● **Directions for this task**:
Repeat exactly the line containing "(329, 212) = (403, 220): brown" and every line after it in the entries, and nothing besides.

Object change listings
○ ○ ○

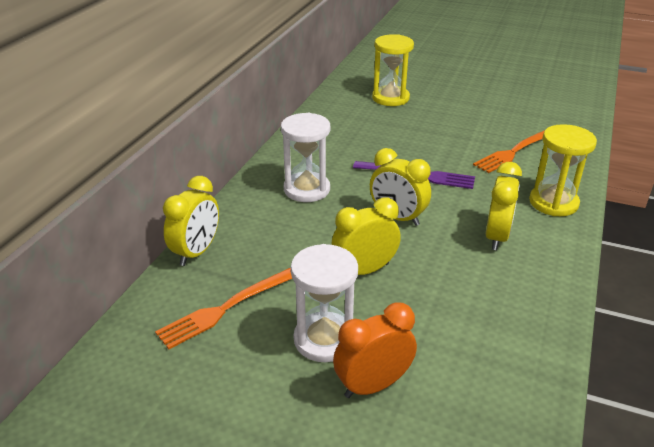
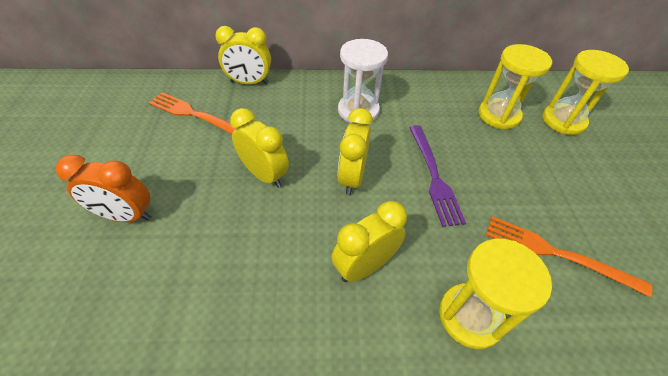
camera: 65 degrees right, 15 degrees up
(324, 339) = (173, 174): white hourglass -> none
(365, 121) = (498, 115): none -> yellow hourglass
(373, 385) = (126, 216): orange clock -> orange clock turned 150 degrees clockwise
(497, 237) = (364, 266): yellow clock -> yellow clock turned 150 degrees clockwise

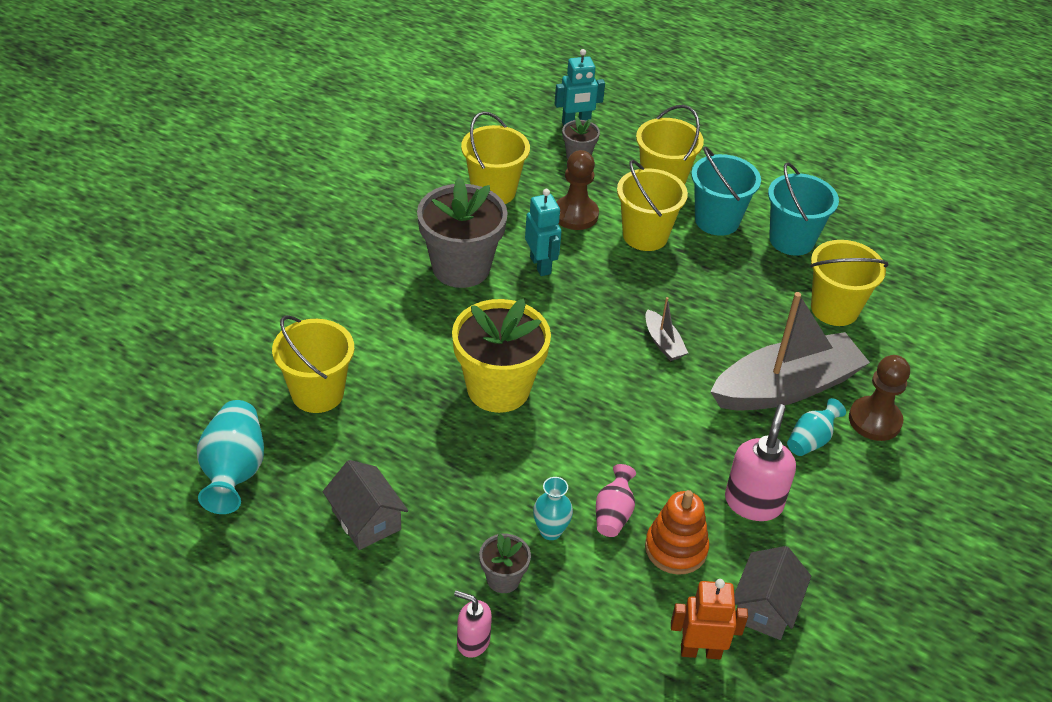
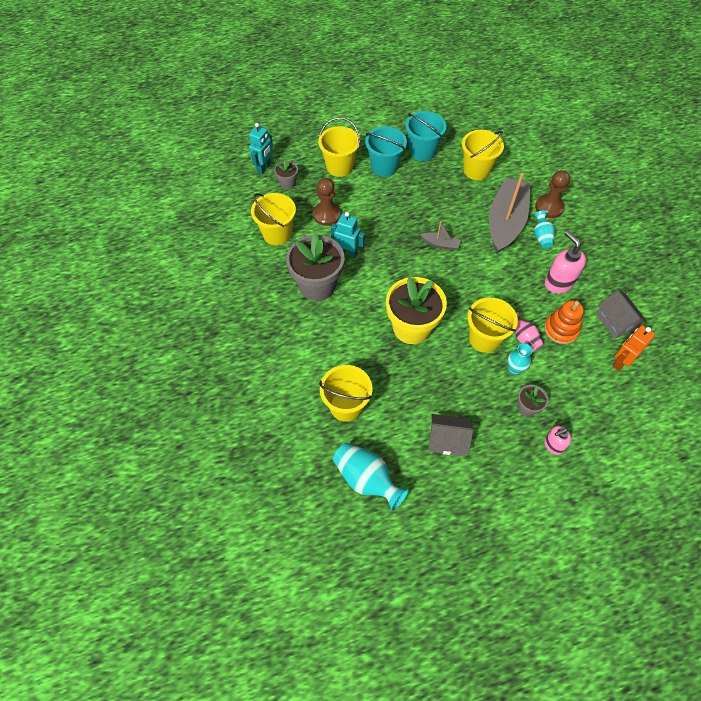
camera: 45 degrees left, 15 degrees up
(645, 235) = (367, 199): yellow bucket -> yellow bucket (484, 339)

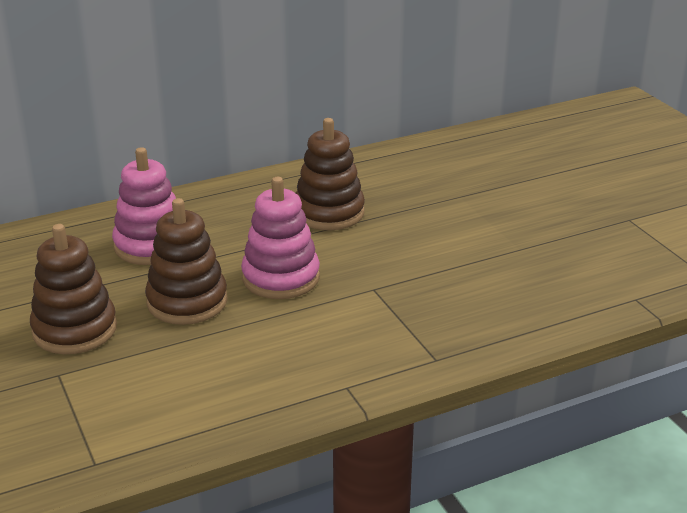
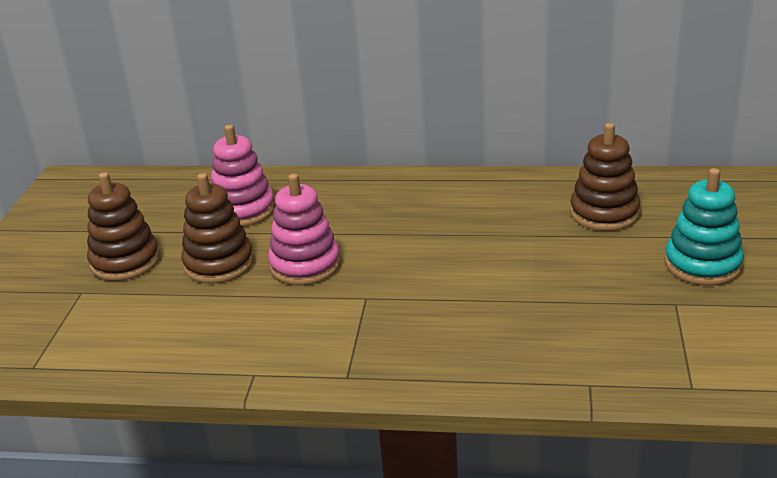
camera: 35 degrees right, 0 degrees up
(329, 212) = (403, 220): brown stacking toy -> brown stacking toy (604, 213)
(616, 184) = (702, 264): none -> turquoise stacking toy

○ ○ ○

● **Your response**:
(329, 212) = (403, 220): brown stacking toy -> brown stacking toy (604, 213)
(616, 184) = (702, 264): none -> turquoise stacking toy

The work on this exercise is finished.